TASK GOAL — Every record below is to be retyped exactly, with the pictures left out.

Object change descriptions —
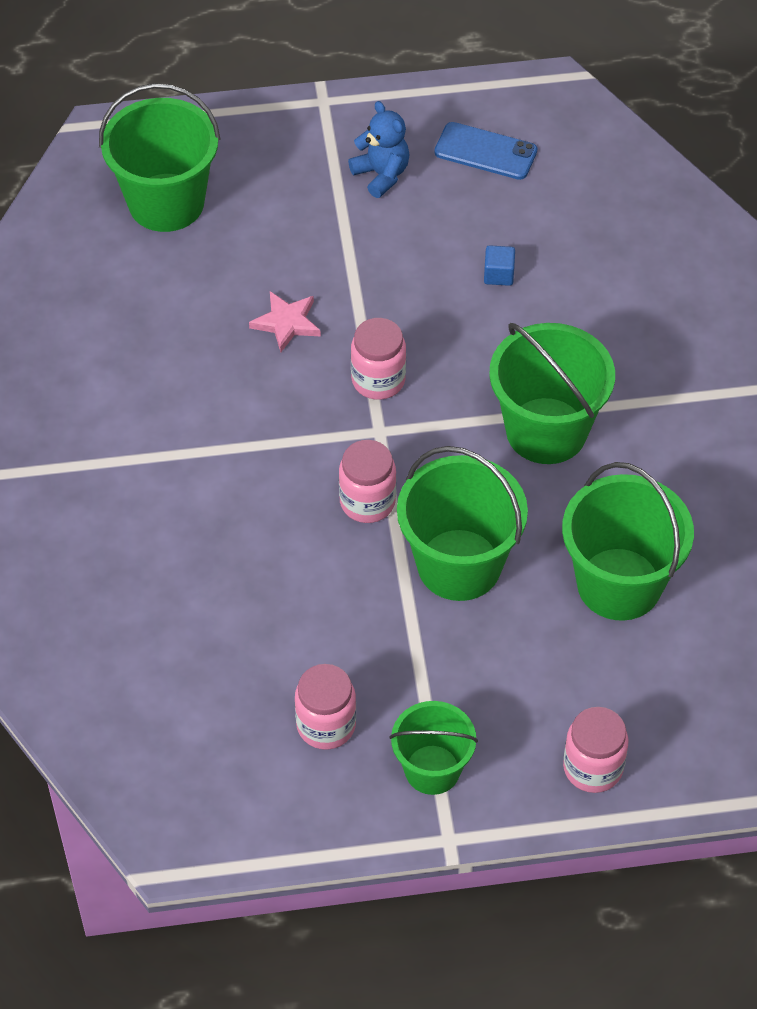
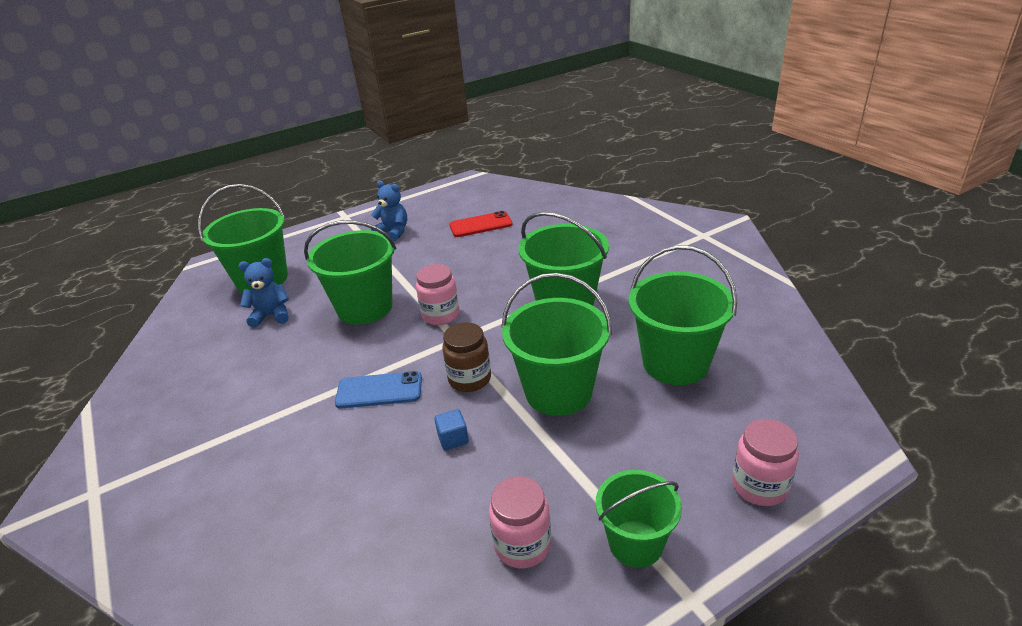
camera: 20 degrees left, 20 degrees down
pink star [249,291,321,352] -> green bucket [304,220,396,325]
pink jar [339,440,396,523] -> brown jar [442,322,491,392]
blue phone [434,122,537,180] -> blue phone moved to [335,371,422,409]
blue cube [484,245,515,286] -> blue cube moved to [434,409,469,450]
none -> blue teddy bear [238,258,289,328]
none -> red phone [449,211,513,237]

EXPECTED OUTPUT —
camera: 20 degrees left, 20 degrees down
pink star [249,291,321,352] -> green bucket [304,220,396,325]
pink jar [339,440,396,523] -> brown jar [442,322,491,392]
blue phone [434,122,537,180] -> blue phone moved to [335,371,422,409]
blue cube [484,245,515,286] -> blue cube moved to [434,409,469,450]
none -> blue teddy bear [238,258,289,328]
none -> red phone [449,211,513,237]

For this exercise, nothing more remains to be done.